**EXERCISE INPUTS**
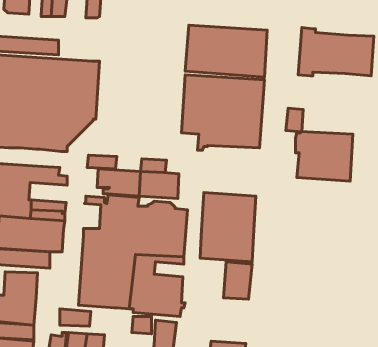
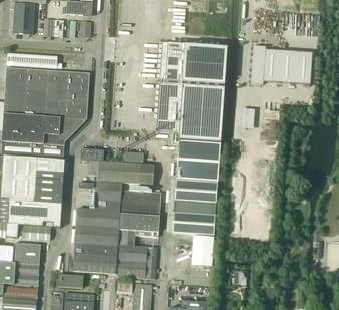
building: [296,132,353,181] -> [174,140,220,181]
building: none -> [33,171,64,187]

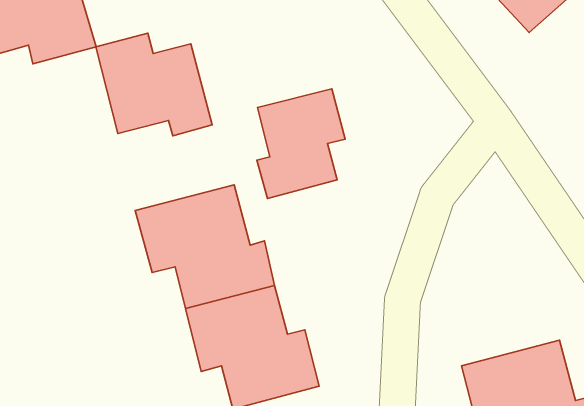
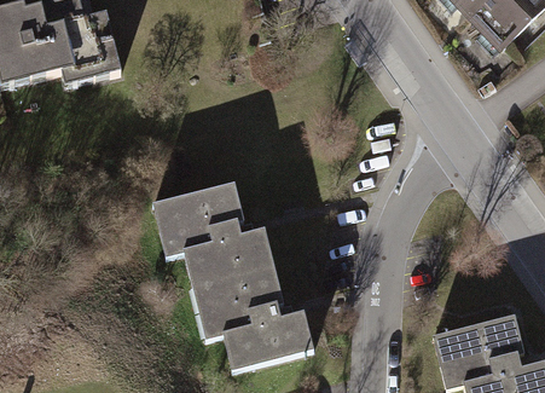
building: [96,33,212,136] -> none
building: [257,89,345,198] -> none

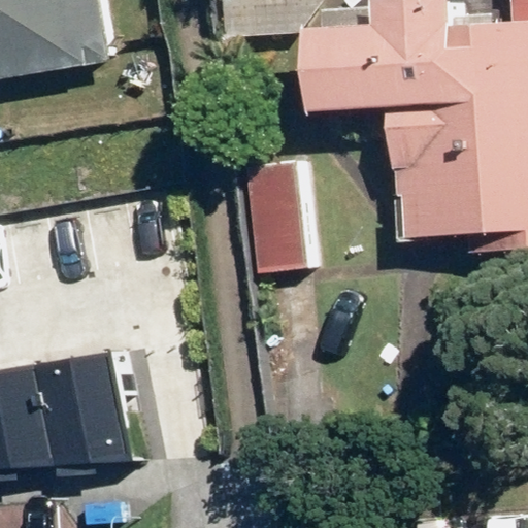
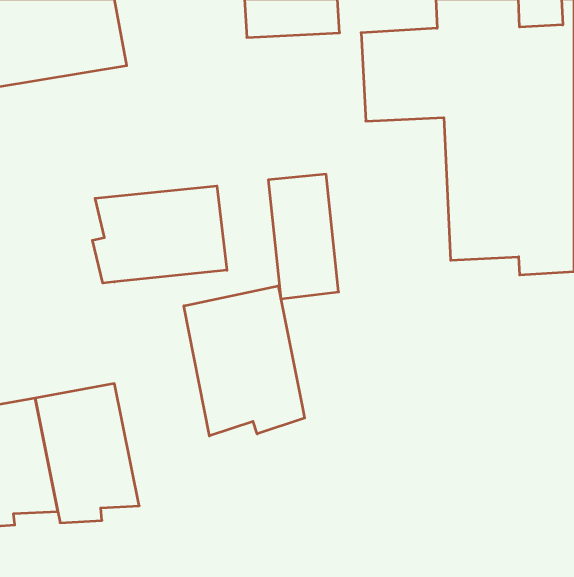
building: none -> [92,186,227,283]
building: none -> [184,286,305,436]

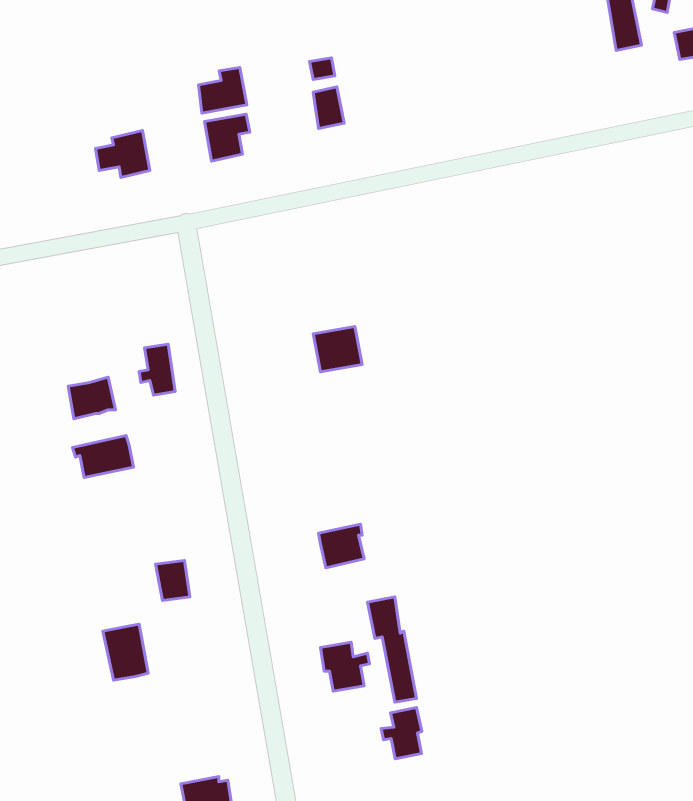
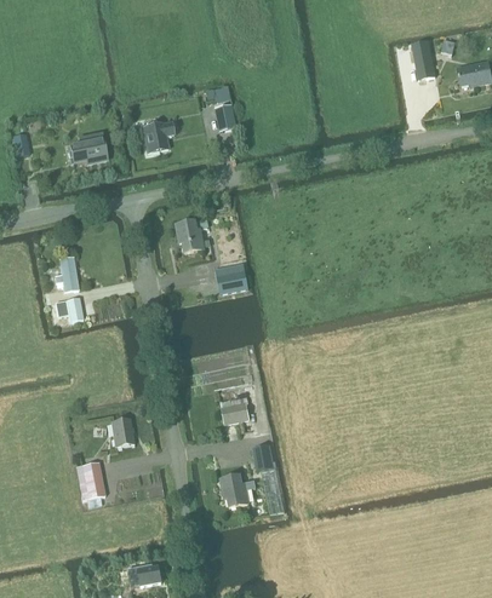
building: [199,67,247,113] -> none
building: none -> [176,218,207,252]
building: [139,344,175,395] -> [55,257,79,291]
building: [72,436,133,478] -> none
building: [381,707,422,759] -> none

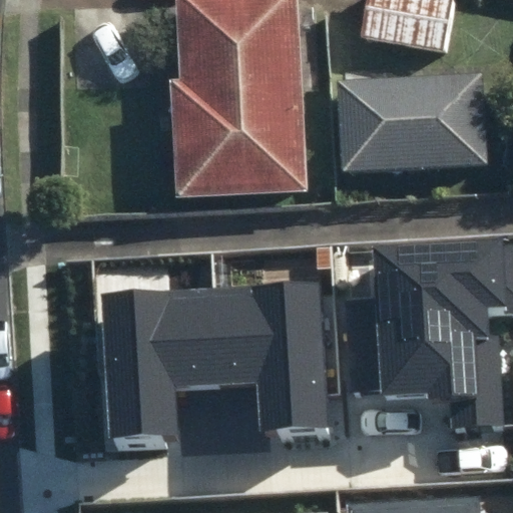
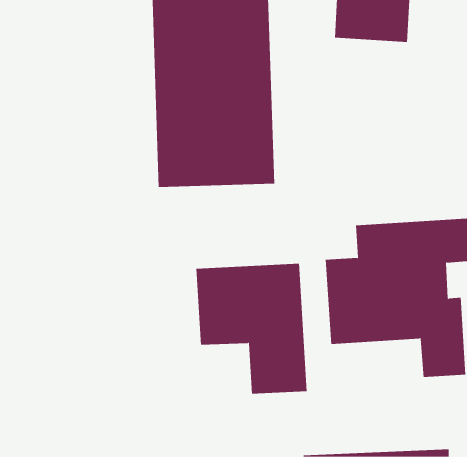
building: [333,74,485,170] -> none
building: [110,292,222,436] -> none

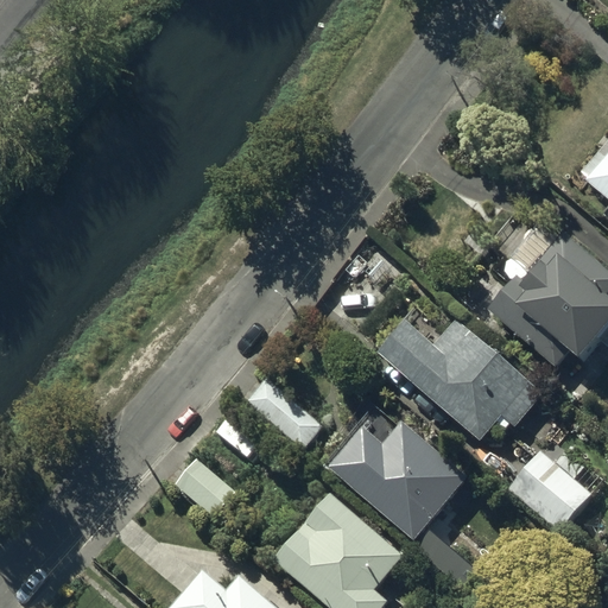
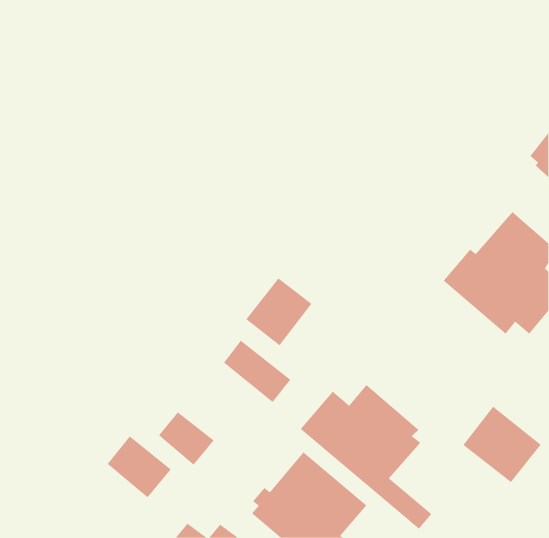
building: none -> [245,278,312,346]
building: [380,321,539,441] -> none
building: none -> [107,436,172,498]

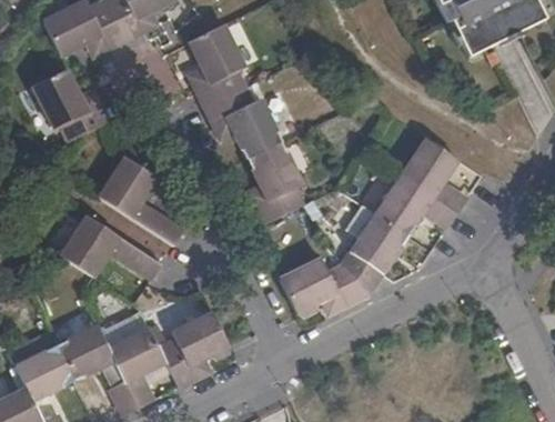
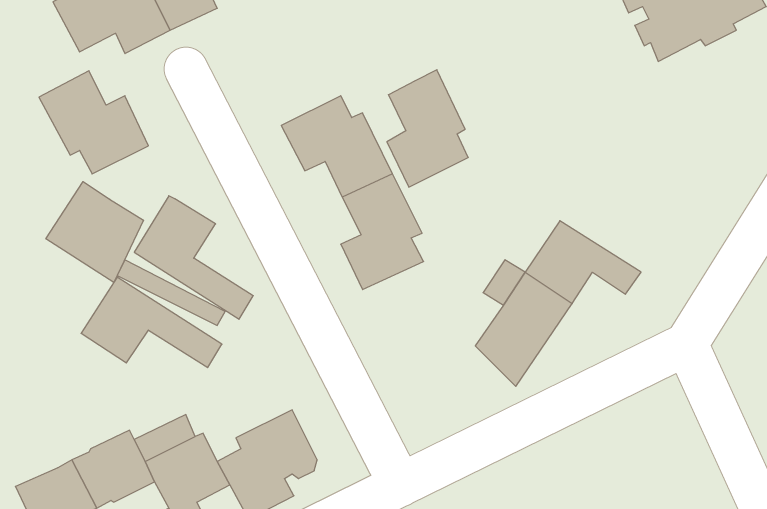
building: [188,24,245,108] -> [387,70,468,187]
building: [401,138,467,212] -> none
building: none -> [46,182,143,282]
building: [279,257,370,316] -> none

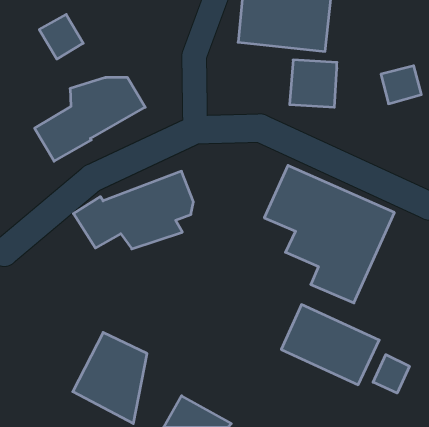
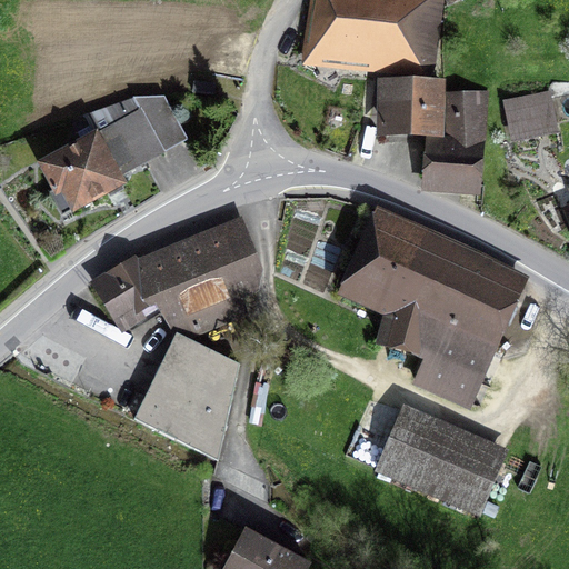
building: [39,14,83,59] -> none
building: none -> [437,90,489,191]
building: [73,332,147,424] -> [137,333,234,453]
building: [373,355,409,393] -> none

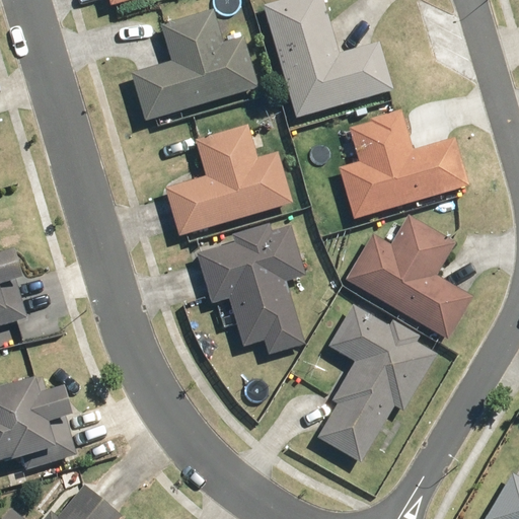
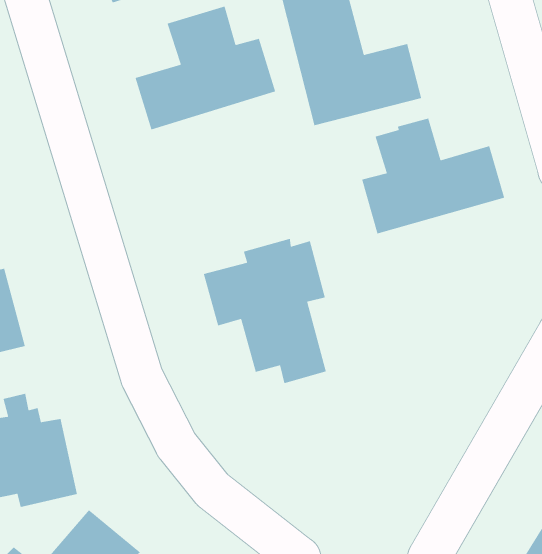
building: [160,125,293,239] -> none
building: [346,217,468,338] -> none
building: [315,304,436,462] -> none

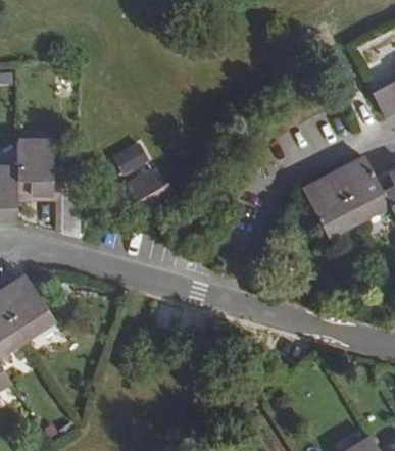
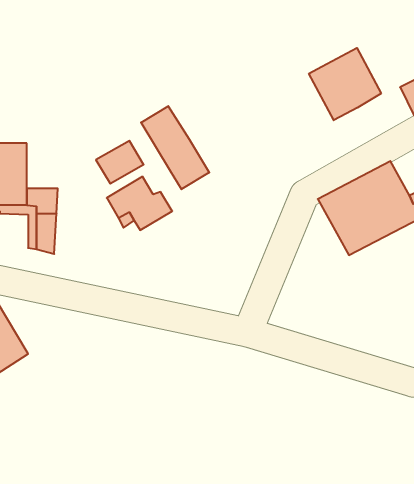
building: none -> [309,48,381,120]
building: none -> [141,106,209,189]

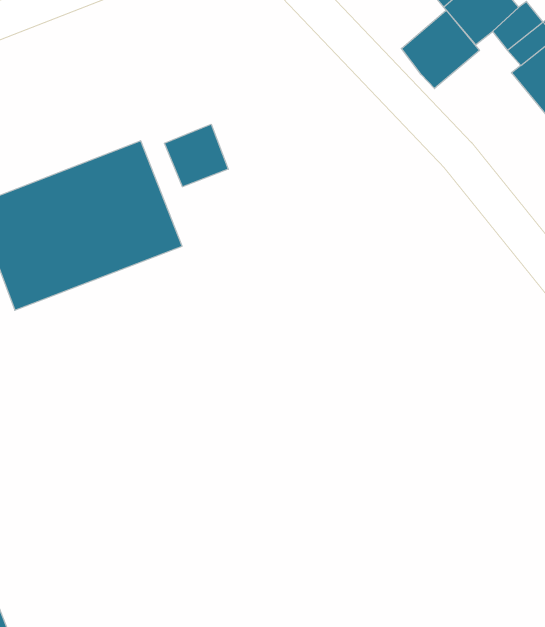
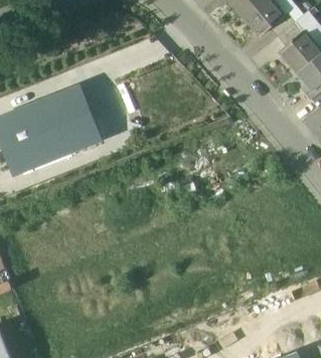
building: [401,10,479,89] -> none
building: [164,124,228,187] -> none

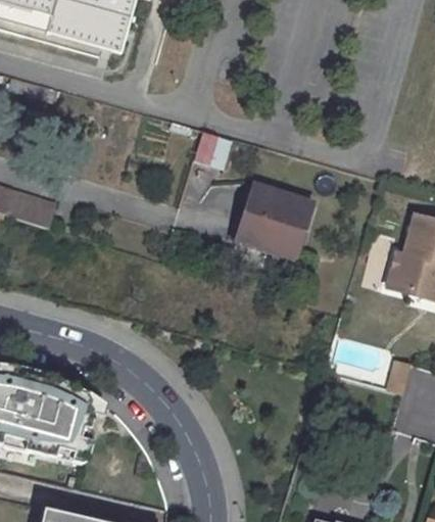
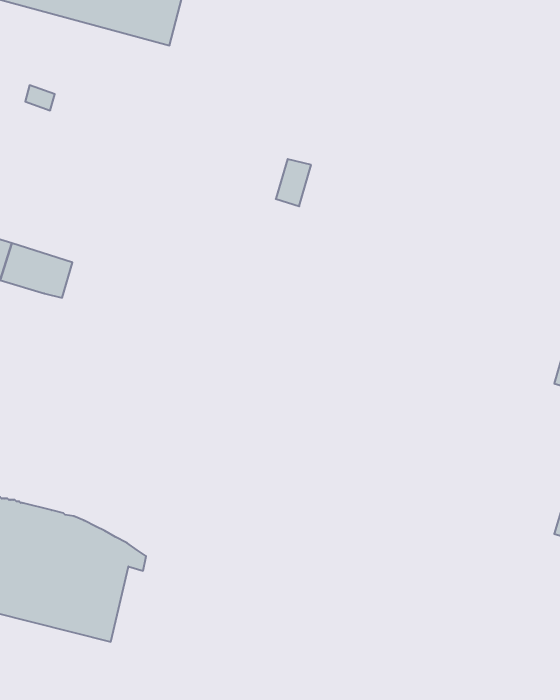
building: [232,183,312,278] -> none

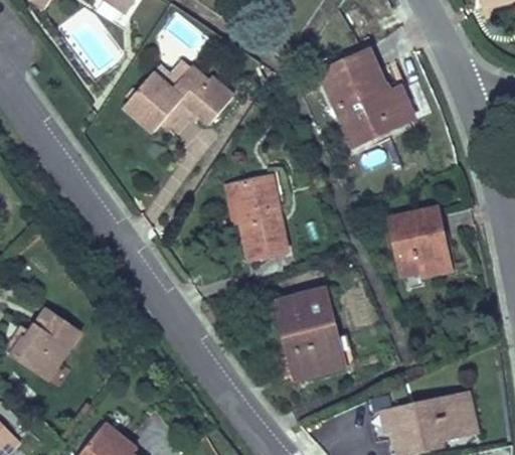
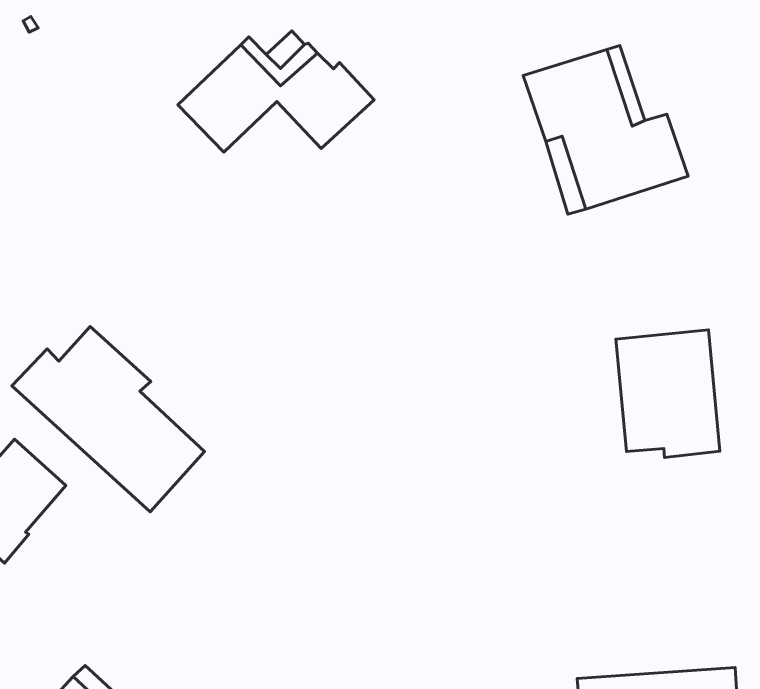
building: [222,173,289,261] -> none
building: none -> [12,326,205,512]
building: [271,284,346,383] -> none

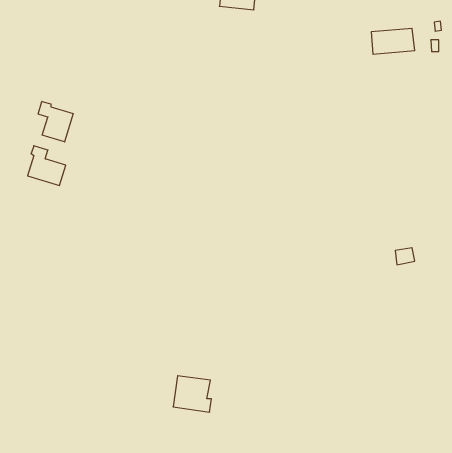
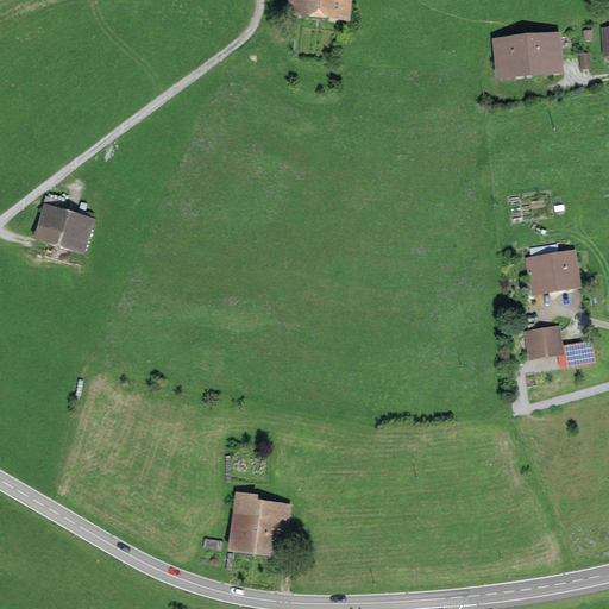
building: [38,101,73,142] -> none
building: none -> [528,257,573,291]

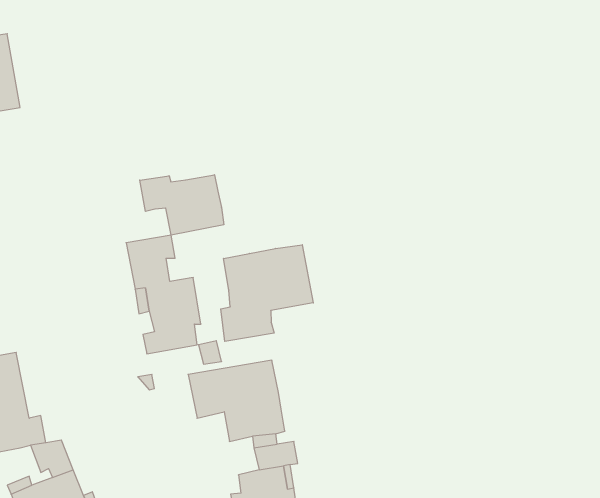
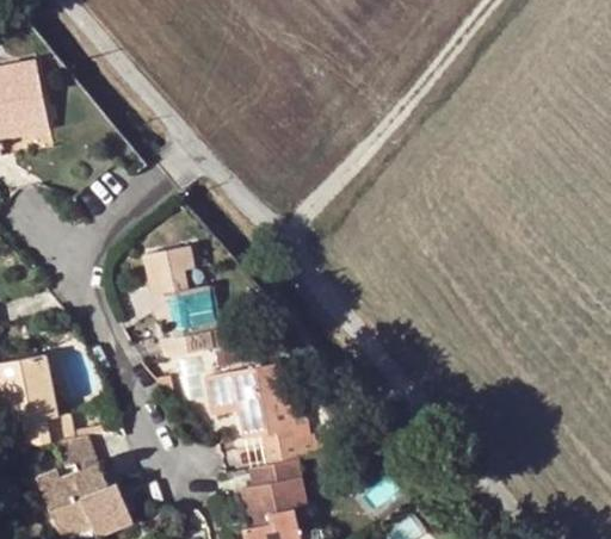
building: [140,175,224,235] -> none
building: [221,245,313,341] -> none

**YOUR INSTRUCTIONS**
This exercise calls for a verbatim output of the entries, pictures omitted.

**EXERCISE SOLUTION**
building: [296,132,353,181] -> [174,140,220,181]
building: none -> [33,171,64,187]

building: [96,33,212,136] -> none
building: [257,89,345,198] -> none

building: none -> [92,186,227,283]
building: none -> [184,286,305,436]

building: [199,67,247,113] -> none
building: none -> [176,218,207,252]
building: [139,344,175,395] -> [55,257,79,291]
building: [72,436,133,478] -> none
building: [381,707,422,759] -> none

building: [333,74,485,170] -> none
building: [110,292,222,436] -> none

building: none -> [245,278,312,346]
building: [380,321,539,441] -> none
building: none -> [107,436,172,498]

building: [188,24,245,108] -> [387,70,468,187]
building: [401,138,467,212] -> none
building: none -> [46,182,143,282]
building: [279,257,370,316] -> none

building: [39,14,83,59] -> none
building: none -> [437,90,489,191]
building: [73,332,147,424] -> [137,333,234,453]
building: [373,355,409,393] -> none

building: [160,125,293,239] -> none
building: [346,217,468,338] -> none
building: [315,304,436,462] -> none

building: none -> [309,48,381,120]
building: none -> [141,106,209,189]

building: [401,10,479,89] -> none
building: [164,124,228,187] -> none

building: [232,183,312,278] -> none

building: [222,173,289,261] -> none
building: none -> [12,326,205,512]
building: [271,284,346,383] -> none

building: [38,101,73,142] -> none
building: none -> [528,257,573,291]

building: [140,175,224,235] -> none
building: [221,245,313,341] -> none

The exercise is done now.